[[ Data supplied open ]]

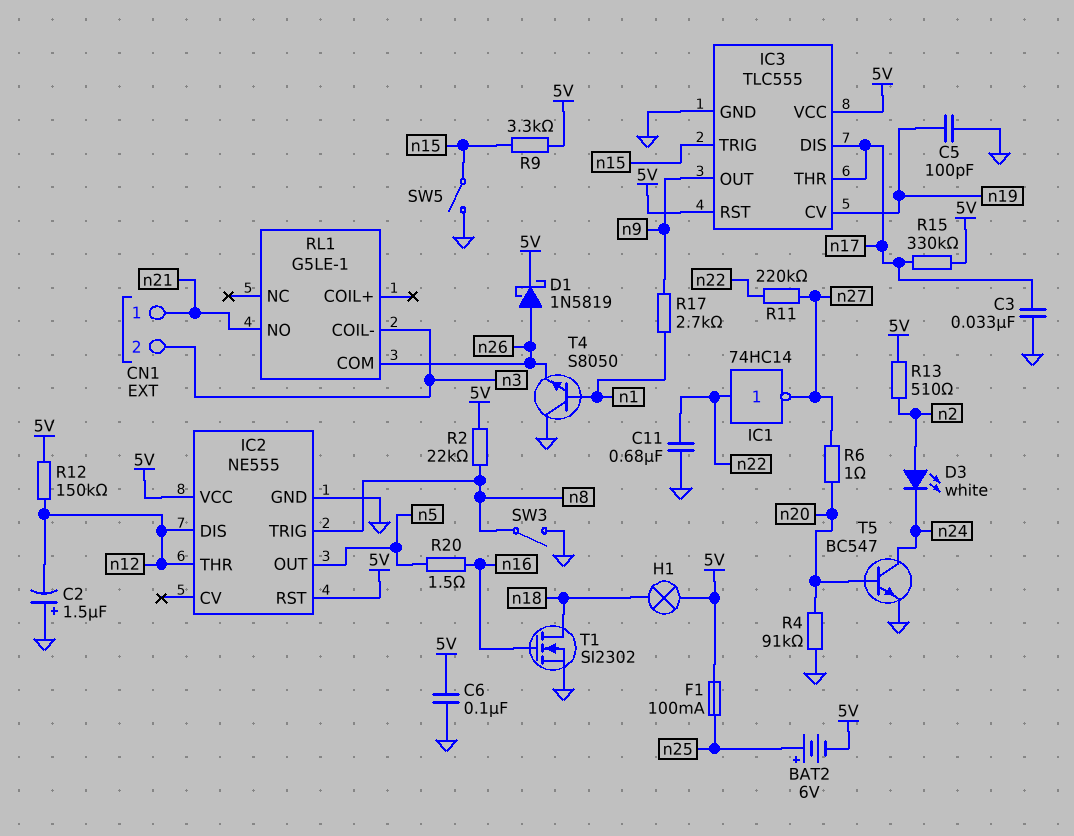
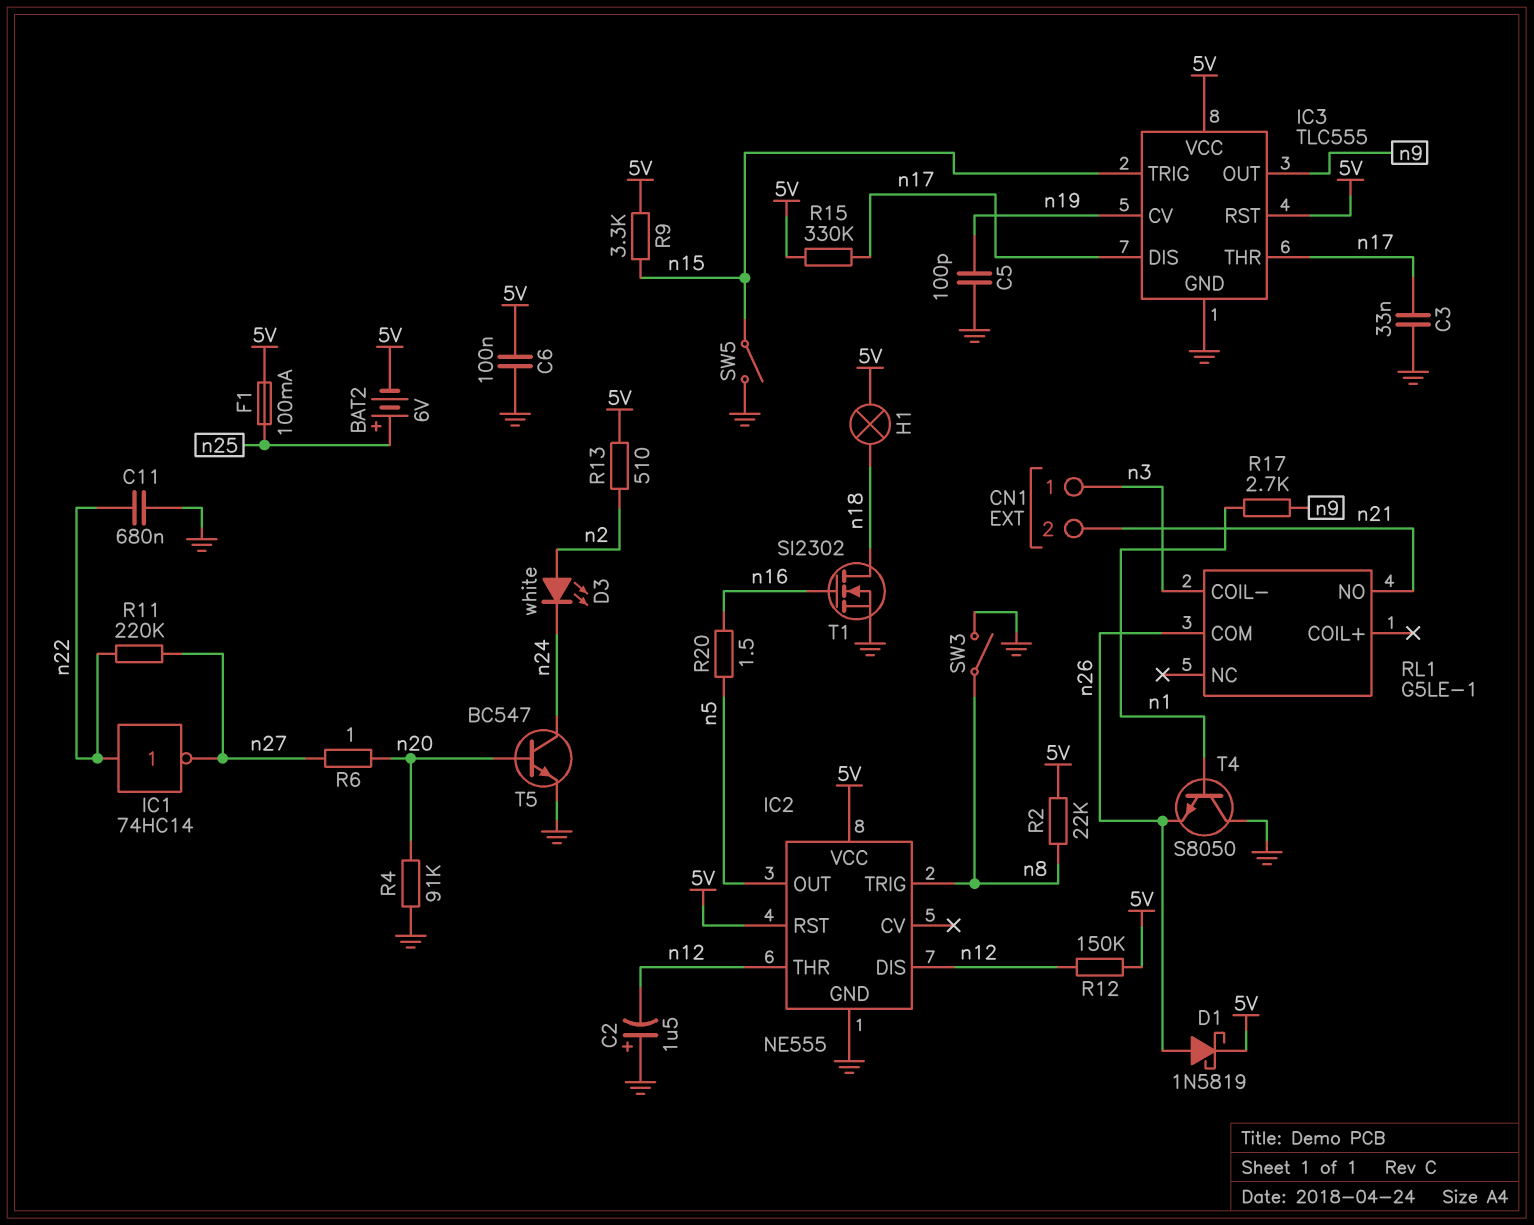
CN1 pin 1: n21 -> n3
CN1 pin 2: n3 -> n21

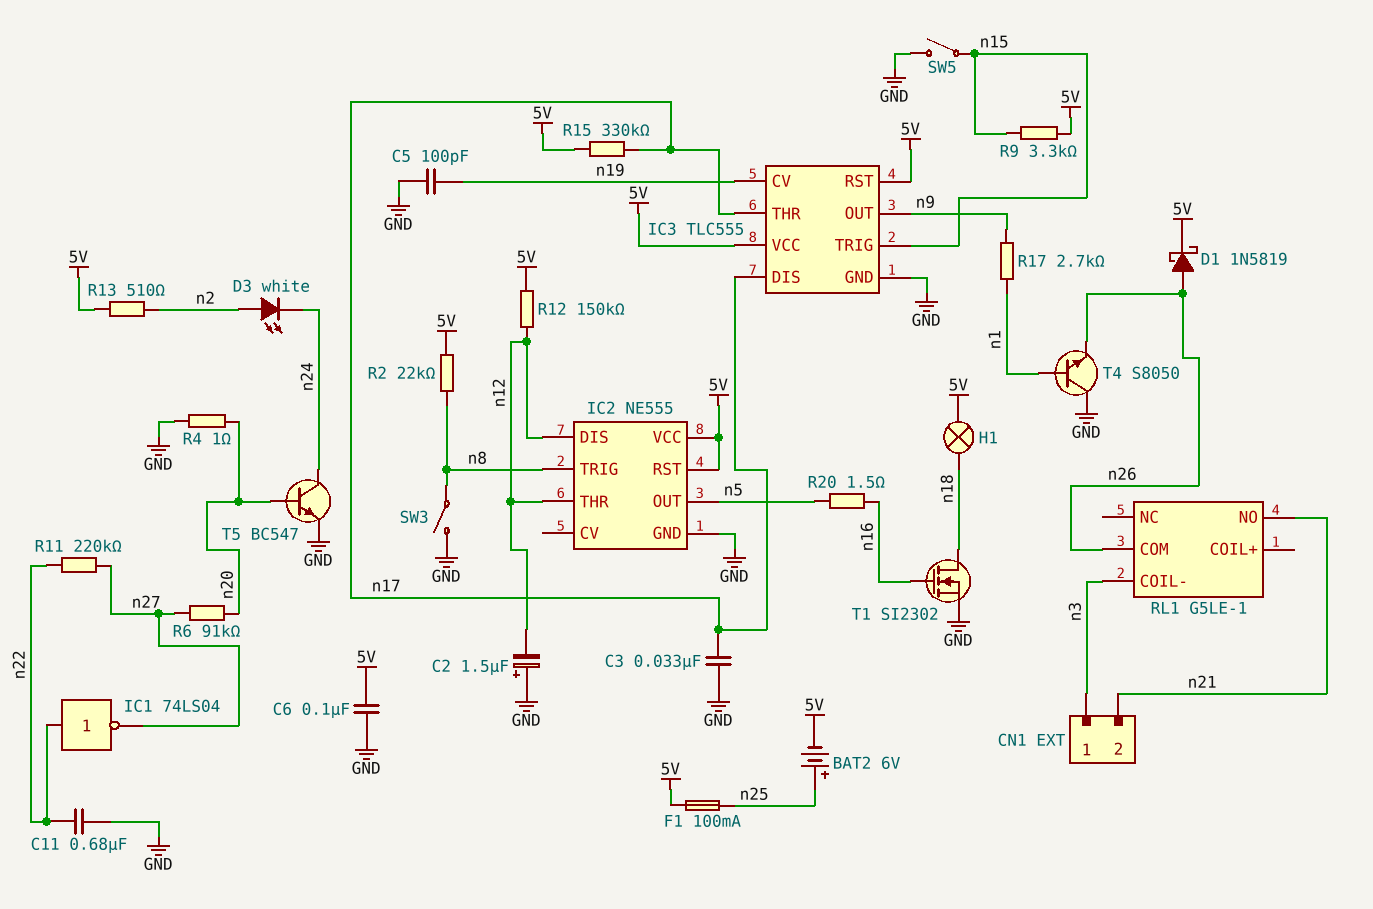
IC1: NOT 74HC14 (in n22, out n27) -> NOT 74LS04 (in n22, out n27)
R4: 91k (GND, n20) -> 1 (GND, n20)
R6: 1 (n20, n27) -> 91k (n20, n27)

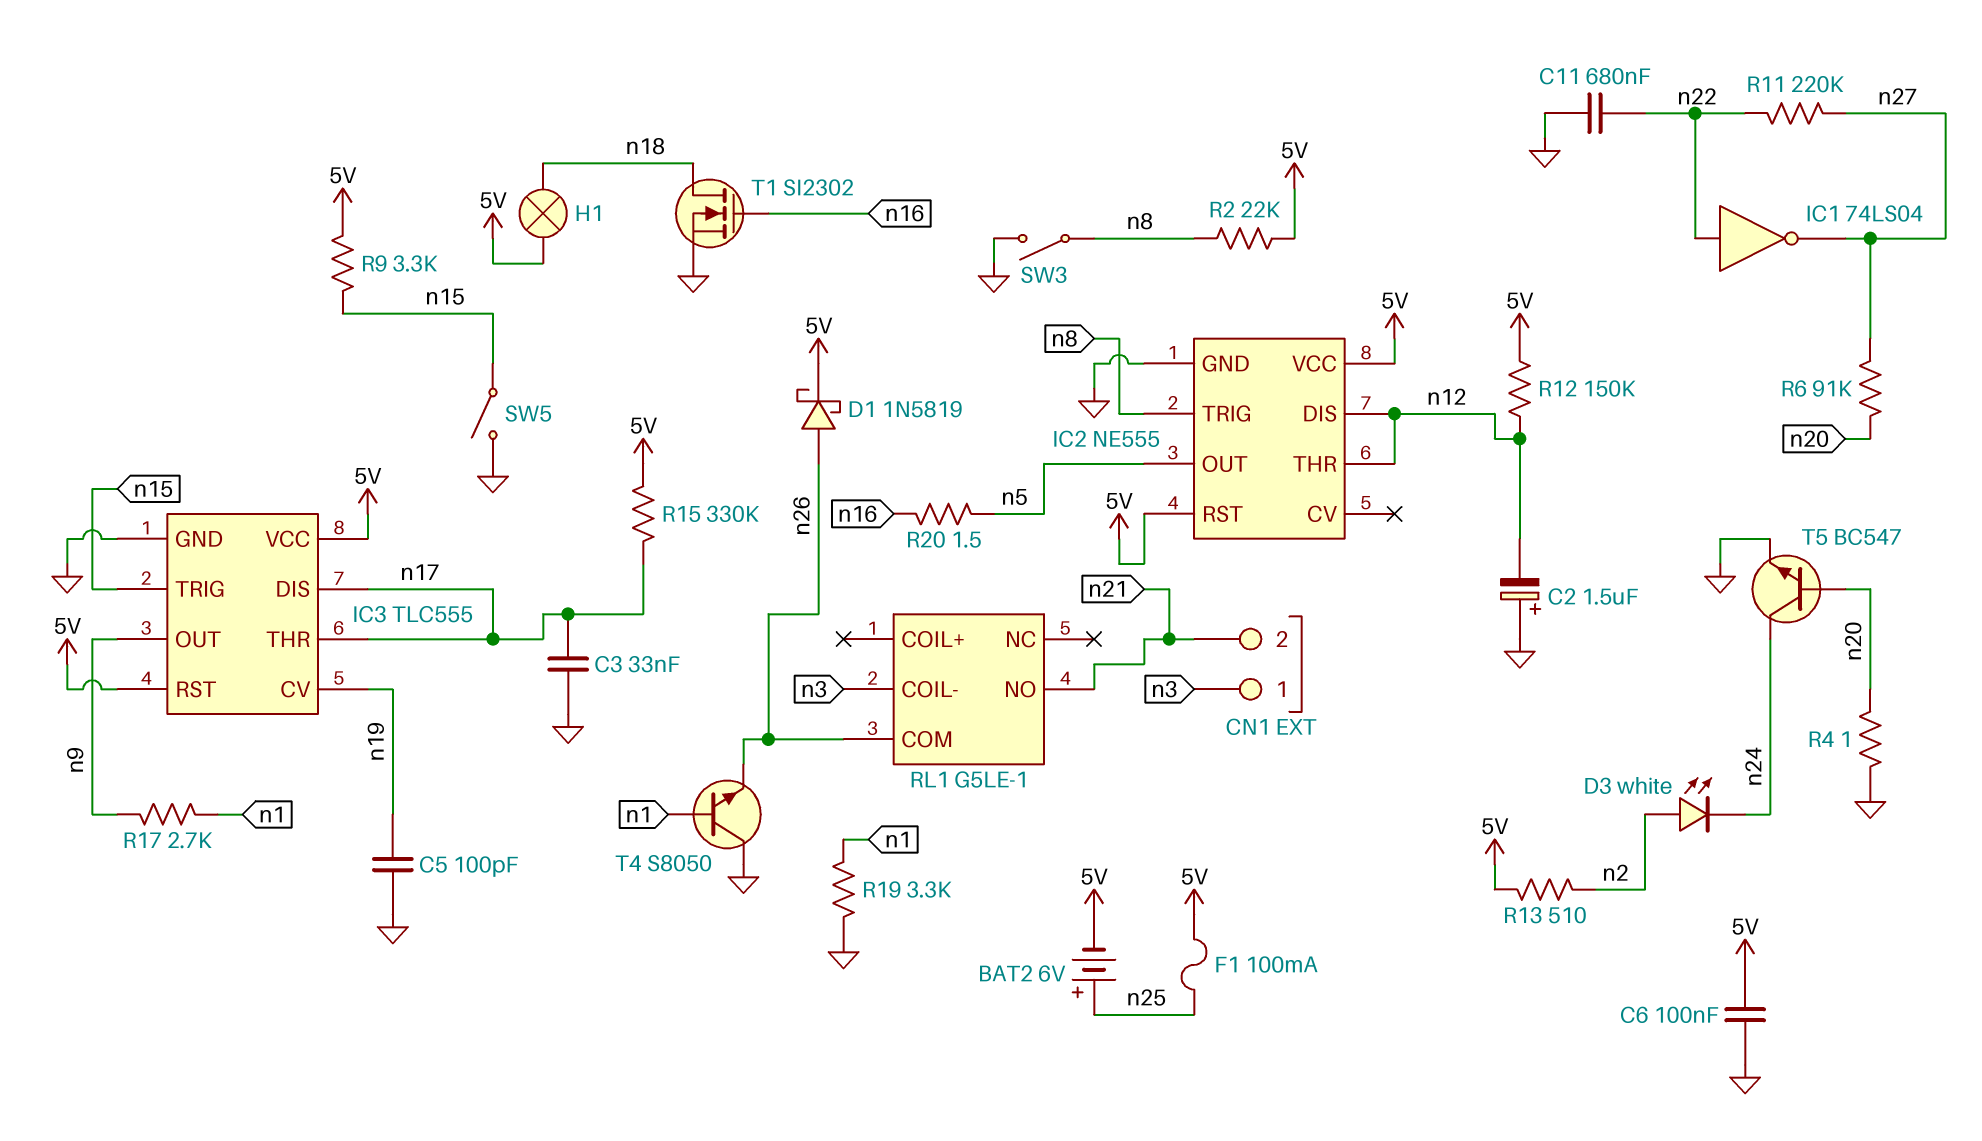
R19: none -> 3.3k (GND, n1)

[[ Data supplied closed ]]

**Work to complete:** The result should be every entry, word for word, and no pictures.

**Result:**
CN1 pin 1: n21 -> n3
CN1 pin 2: n3 -> n21

IC1: NOT 74HC14 (in n22, out n27) -> NOT 74LS04 (in n22, out n27)
R4: 91k (GND, n20) -> 1 (GND, n20)
R6: 1 (n20, n27) -> 91k (n20, n27)

R19: none -> 3.3k (GND, n1)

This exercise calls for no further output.